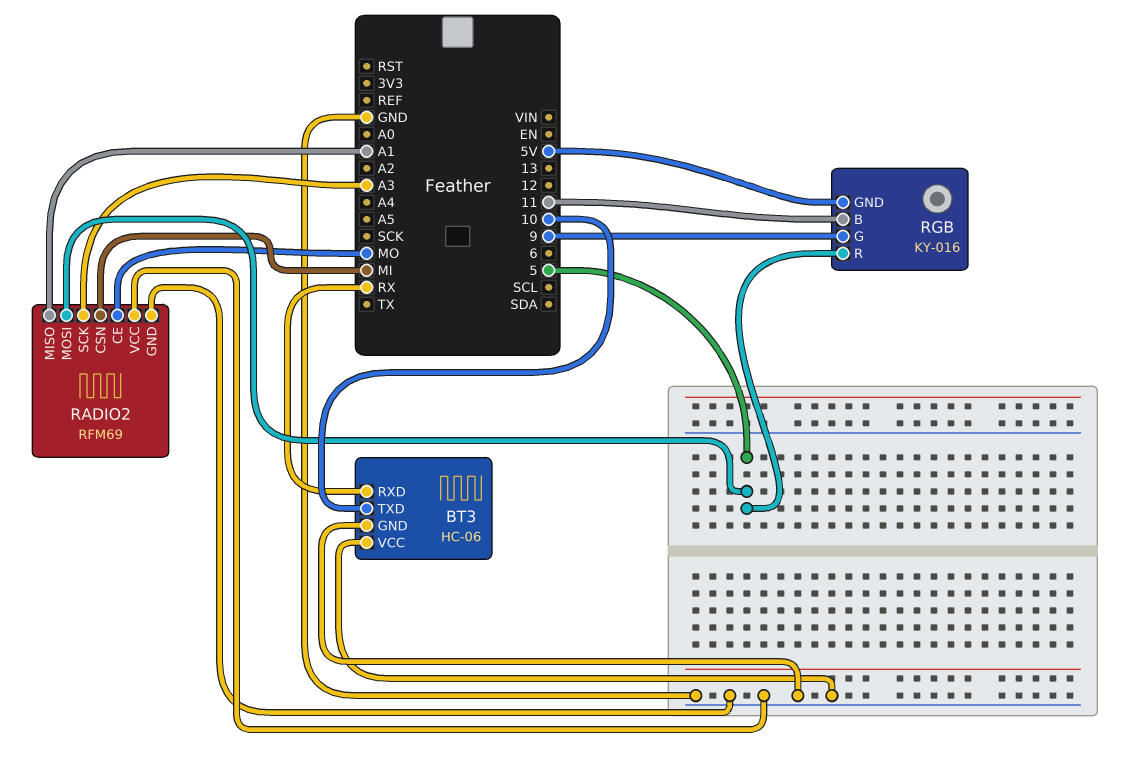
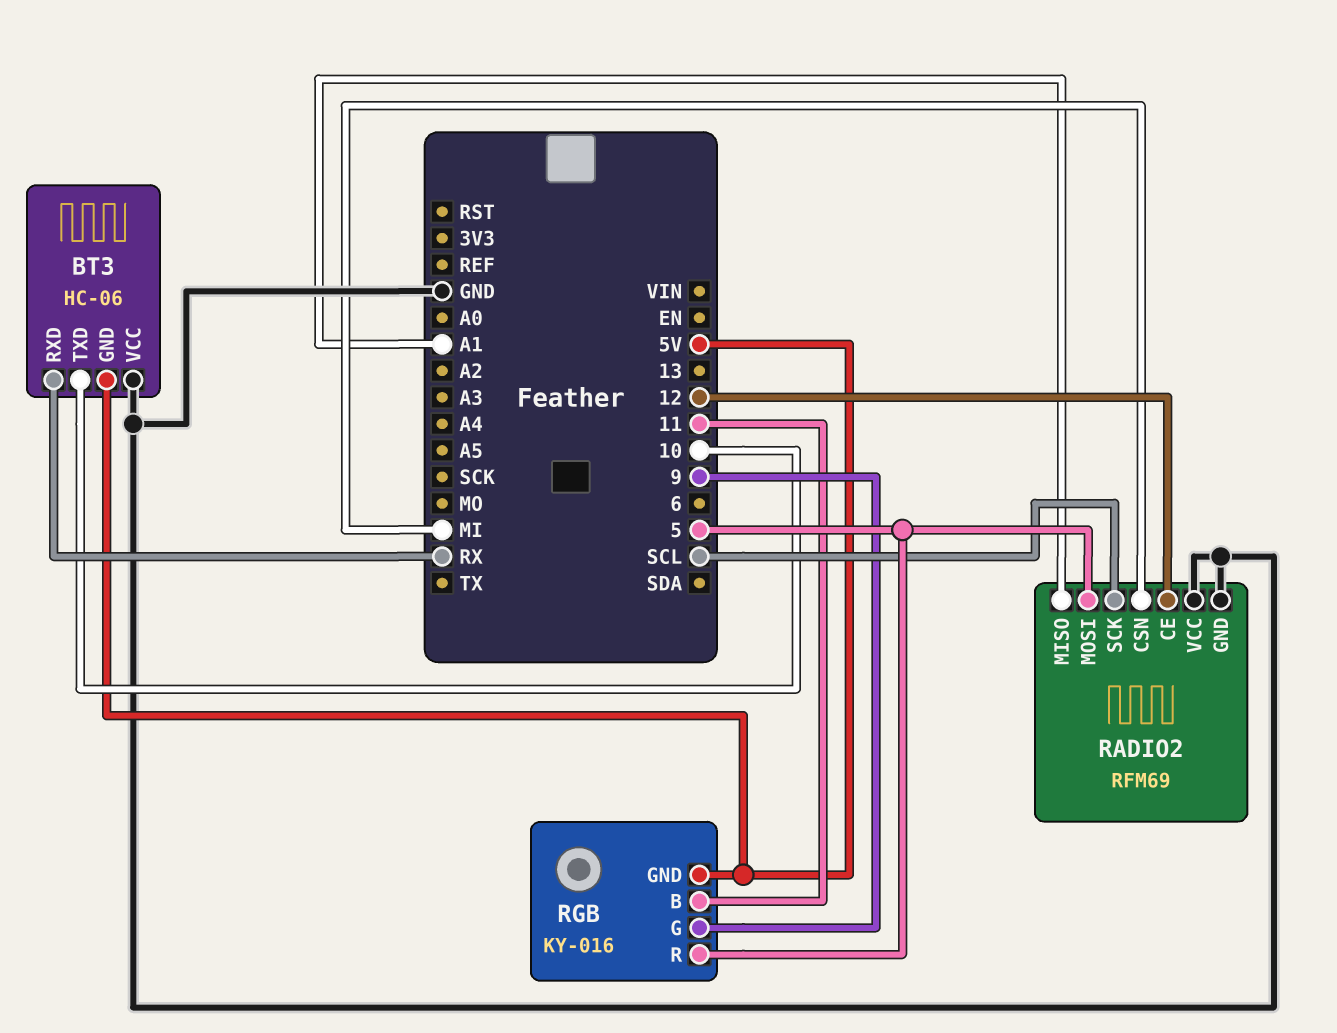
BT3 pin GND: GND -> 5V
RADIO2 pin CE: MO -> 12
RADIO2 pin SCK: A3 -> SCL

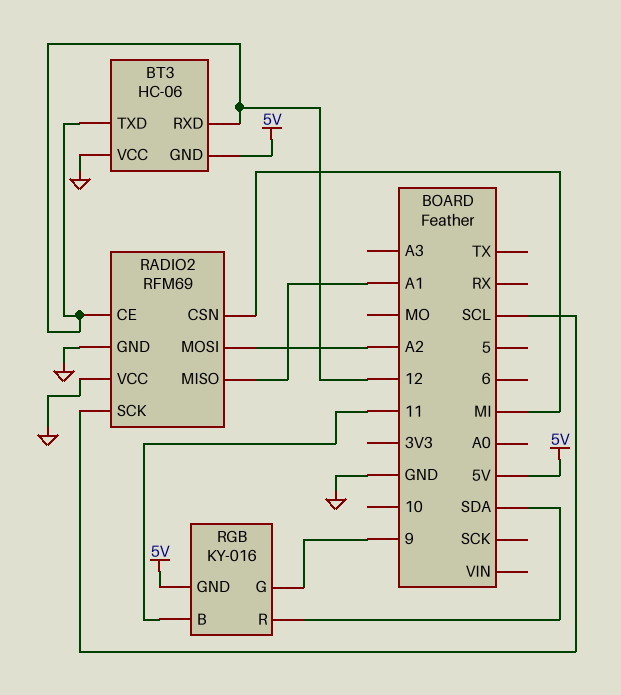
BT3 pin RXD: RX -> 12
BT3 pin TXD: 10 -> 12
RADIO2 pin MOSI: 5 -> A2
RGB pin R: 5 -> SDA

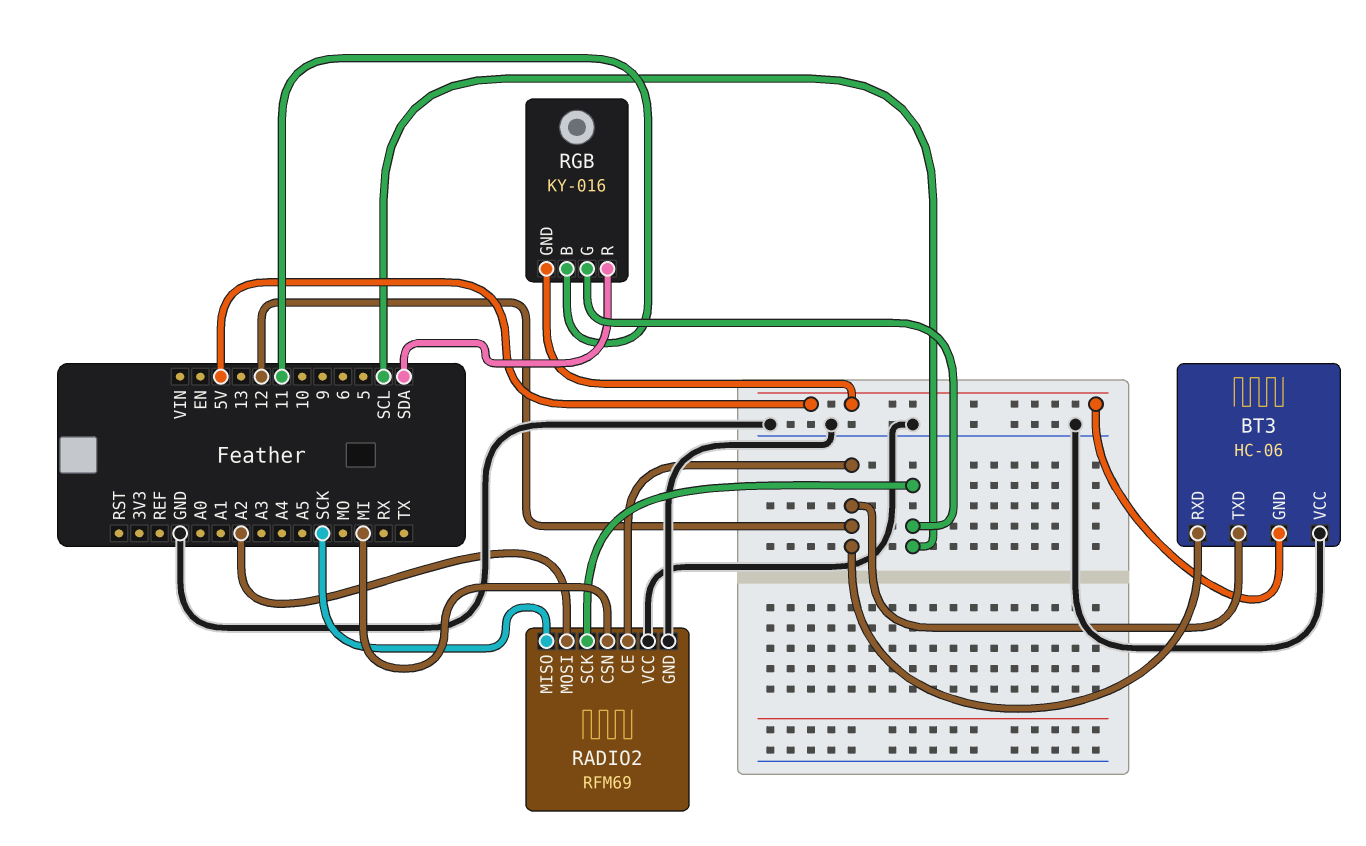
RADIO2 pin MISO: A1 -> SCK
RGB pin G: 9 -> SCL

..........

Your answer must be the full set of entries, set down exactly and without pictures.

BT3 pin GND: GND -> 5V
RADIO2 pin CE: MO -> 12
RADIO2 pin SCK: A3 -> SCL

BT3 pin RXD: RX -> 12
BT3 pin TXD: 10 -> 12
RADIO2 pin MOSI: 5 -> A2
RGB pin R: 5 -> SDA

RADIO2 pin MISO: A1 -> SCK
RGB pin G: 9 -> SCL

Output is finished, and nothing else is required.